[Records]

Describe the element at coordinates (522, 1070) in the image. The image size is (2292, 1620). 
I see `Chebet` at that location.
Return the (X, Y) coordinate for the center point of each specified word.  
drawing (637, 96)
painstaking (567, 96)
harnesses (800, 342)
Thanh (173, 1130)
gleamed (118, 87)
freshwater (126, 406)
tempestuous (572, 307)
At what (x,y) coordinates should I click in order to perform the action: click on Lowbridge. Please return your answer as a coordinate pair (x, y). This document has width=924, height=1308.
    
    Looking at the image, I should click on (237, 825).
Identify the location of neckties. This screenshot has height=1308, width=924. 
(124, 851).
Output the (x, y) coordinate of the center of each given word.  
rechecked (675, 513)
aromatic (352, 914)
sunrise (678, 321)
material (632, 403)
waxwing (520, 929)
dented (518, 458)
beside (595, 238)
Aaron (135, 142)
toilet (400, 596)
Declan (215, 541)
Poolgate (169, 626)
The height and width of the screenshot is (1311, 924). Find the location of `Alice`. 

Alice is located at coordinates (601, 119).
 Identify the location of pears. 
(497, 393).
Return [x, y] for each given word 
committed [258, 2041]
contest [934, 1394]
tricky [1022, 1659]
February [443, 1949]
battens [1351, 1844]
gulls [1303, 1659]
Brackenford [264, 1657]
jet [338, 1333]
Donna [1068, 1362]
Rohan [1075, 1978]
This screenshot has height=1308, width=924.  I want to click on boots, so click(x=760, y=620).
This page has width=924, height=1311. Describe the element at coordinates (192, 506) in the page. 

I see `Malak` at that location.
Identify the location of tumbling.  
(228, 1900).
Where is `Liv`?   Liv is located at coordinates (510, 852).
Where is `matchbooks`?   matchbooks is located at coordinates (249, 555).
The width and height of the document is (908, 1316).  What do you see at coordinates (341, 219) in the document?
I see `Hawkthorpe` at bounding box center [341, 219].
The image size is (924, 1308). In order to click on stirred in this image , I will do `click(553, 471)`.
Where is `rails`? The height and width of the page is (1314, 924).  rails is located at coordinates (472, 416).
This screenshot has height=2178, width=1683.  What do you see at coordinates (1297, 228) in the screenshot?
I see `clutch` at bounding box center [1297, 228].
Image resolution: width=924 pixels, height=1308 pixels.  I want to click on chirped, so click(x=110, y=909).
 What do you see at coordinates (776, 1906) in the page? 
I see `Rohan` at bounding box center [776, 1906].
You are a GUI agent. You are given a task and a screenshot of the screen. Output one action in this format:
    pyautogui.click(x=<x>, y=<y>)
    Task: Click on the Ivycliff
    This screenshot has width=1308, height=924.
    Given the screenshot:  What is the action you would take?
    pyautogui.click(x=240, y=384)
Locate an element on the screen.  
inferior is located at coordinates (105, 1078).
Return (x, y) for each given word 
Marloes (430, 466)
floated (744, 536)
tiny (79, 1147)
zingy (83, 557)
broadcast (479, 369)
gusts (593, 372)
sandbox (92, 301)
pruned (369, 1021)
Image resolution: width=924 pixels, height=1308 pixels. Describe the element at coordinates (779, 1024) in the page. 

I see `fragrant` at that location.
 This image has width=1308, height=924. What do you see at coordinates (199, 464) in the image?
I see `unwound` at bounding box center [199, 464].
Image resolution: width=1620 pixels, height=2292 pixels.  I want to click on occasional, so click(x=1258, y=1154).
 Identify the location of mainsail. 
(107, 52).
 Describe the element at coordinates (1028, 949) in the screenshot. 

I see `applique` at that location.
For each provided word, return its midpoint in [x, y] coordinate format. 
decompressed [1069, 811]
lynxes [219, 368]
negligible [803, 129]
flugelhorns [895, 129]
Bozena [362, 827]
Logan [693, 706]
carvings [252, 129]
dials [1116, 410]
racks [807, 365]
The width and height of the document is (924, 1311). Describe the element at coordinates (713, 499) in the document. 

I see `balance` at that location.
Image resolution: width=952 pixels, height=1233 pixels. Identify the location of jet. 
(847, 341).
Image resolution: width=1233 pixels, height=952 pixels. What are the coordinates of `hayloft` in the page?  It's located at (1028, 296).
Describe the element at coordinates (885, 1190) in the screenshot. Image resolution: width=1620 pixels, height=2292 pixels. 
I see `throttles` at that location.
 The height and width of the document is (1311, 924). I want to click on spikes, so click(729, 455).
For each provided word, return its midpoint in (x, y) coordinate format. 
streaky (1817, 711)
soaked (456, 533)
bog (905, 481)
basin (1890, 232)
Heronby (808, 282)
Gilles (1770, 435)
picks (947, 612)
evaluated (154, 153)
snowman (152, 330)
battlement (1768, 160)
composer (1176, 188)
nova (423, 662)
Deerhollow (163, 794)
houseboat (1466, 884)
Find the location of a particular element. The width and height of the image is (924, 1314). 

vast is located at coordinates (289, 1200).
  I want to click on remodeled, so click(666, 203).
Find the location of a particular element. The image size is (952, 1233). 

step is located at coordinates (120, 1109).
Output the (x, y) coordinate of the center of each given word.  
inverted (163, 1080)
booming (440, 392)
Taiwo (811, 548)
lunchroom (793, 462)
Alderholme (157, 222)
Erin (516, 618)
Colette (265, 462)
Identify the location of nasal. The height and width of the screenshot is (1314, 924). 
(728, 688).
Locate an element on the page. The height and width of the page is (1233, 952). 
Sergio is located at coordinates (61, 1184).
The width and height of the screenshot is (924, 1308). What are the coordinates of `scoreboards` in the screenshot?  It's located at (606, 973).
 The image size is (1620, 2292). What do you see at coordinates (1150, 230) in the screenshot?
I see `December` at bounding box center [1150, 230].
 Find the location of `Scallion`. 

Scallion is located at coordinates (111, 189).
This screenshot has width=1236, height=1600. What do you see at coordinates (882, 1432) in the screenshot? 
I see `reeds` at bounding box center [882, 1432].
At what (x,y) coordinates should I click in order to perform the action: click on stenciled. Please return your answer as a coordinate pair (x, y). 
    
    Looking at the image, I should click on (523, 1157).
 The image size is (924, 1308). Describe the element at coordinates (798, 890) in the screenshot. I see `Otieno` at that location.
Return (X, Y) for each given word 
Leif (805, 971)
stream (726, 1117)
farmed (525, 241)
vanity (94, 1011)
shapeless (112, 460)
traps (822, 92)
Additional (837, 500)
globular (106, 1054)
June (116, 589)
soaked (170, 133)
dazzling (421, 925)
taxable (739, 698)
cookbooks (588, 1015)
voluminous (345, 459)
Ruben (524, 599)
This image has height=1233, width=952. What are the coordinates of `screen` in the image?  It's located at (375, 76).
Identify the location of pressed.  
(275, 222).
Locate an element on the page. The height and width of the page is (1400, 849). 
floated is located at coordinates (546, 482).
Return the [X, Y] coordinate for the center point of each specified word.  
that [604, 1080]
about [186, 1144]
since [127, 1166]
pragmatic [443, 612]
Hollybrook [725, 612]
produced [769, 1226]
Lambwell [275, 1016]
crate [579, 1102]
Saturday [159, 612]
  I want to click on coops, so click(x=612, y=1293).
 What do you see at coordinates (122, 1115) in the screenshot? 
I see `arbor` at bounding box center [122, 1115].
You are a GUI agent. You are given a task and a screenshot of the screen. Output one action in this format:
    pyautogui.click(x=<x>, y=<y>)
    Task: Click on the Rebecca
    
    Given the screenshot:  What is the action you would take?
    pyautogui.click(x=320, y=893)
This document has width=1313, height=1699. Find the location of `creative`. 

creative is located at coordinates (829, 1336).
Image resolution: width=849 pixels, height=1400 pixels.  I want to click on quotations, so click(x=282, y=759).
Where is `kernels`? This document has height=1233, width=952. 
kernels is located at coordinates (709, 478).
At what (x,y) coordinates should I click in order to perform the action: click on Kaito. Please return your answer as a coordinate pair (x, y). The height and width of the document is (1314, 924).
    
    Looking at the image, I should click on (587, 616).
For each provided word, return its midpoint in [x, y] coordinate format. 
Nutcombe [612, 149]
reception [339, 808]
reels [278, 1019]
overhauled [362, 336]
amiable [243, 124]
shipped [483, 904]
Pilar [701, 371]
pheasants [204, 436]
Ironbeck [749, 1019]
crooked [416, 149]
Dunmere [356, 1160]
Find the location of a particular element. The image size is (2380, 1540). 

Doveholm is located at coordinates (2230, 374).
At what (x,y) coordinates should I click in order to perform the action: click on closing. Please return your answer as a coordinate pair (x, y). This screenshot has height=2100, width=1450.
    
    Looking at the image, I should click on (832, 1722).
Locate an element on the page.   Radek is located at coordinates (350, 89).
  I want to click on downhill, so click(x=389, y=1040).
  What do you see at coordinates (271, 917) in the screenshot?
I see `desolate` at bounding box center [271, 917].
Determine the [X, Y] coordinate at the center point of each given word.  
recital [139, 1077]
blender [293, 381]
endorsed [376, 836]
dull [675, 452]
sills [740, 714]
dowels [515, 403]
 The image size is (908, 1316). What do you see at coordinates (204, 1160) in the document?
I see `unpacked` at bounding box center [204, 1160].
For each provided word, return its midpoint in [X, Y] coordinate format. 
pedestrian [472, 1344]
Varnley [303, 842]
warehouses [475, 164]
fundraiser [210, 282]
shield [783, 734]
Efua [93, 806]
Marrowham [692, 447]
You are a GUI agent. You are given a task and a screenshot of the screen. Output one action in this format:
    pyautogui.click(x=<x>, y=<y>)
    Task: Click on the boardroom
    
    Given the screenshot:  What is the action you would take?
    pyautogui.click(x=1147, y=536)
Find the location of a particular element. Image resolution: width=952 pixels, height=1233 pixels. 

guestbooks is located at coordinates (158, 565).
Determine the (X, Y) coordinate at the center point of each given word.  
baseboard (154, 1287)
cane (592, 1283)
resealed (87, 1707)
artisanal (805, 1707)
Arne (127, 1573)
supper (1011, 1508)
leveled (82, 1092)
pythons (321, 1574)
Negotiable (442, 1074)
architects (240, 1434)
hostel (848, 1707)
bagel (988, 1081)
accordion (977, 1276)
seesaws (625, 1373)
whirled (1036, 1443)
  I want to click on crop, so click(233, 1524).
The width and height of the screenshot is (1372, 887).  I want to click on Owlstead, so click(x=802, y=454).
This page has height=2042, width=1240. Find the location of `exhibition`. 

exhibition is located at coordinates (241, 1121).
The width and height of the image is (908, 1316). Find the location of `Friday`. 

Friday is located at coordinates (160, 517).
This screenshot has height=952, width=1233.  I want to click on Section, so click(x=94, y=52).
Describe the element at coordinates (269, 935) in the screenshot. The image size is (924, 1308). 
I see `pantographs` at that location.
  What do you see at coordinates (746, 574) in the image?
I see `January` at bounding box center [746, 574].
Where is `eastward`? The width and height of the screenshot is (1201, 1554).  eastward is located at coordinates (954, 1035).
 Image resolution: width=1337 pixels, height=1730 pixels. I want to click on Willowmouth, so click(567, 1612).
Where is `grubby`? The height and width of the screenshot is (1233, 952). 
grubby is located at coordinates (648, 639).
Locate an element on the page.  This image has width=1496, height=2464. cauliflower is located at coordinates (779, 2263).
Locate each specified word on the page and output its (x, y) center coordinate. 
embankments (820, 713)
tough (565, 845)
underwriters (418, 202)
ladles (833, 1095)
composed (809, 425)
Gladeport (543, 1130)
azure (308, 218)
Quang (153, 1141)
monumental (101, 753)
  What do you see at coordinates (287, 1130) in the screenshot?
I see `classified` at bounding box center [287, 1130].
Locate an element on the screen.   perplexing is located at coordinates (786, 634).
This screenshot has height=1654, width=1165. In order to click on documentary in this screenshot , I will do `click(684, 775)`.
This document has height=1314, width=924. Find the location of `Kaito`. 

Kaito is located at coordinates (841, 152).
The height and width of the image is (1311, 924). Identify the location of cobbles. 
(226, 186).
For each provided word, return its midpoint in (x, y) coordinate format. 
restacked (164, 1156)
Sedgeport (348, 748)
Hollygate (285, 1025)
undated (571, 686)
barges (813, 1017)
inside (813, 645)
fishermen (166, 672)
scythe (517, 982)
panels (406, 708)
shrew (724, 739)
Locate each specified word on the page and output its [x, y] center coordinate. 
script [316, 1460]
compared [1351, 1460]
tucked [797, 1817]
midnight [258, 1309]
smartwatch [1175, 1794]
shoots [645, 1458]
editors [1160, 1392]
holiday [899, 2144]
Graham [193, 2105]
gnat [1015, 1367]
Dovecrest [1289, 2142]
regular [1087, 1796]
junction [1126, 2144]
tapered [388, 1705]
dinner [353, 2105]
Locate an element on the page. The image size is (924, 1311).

Written exercise: Copy out the entries word for word, starting at the line with "What do you see at coordinates (287, 1130)" and ending with the line with "shoots [645, 1458]", both of those lines included.

Full response:
  What do you see at coordinates (287, 1130) in the screenshot?
I see `classified` at bounding box center [287, 1130].
Locate an element on the screen.   perplexing is located at coordinates (786, 634).
This screenshot has height=1654, width=1165. In order to click on documentary in this screenshot , I will do `click(684, 775)`.
This document has height=1314, width=924. Find the location of `Kaito`. 

Kaito is located at coordinates (841, 152).
The height and width of the image is (1311, 924). Identify the location of cobbles. 
(226, 186).
For each provided word, return its midpoint in (x, y) coordinate format. 
restacked (164, 1156)
Sedgeport (348, 748)
Hollygate (285, 1025)
undated (571, 686)
barges (813, 1017)
inside (813, 645)
fishermen (166, 672)
scythe (517, 982)
panels (406, 708)
shrew (724, 739)
Locate each specified word on the page and output its [x, y] center coordinate. 
script [316, 1460]
compared [1351, 1460]
tucked [797, 1817]
midnight [258, 1309]
smartwatch [1175, 1794]
shoots [645, 1458]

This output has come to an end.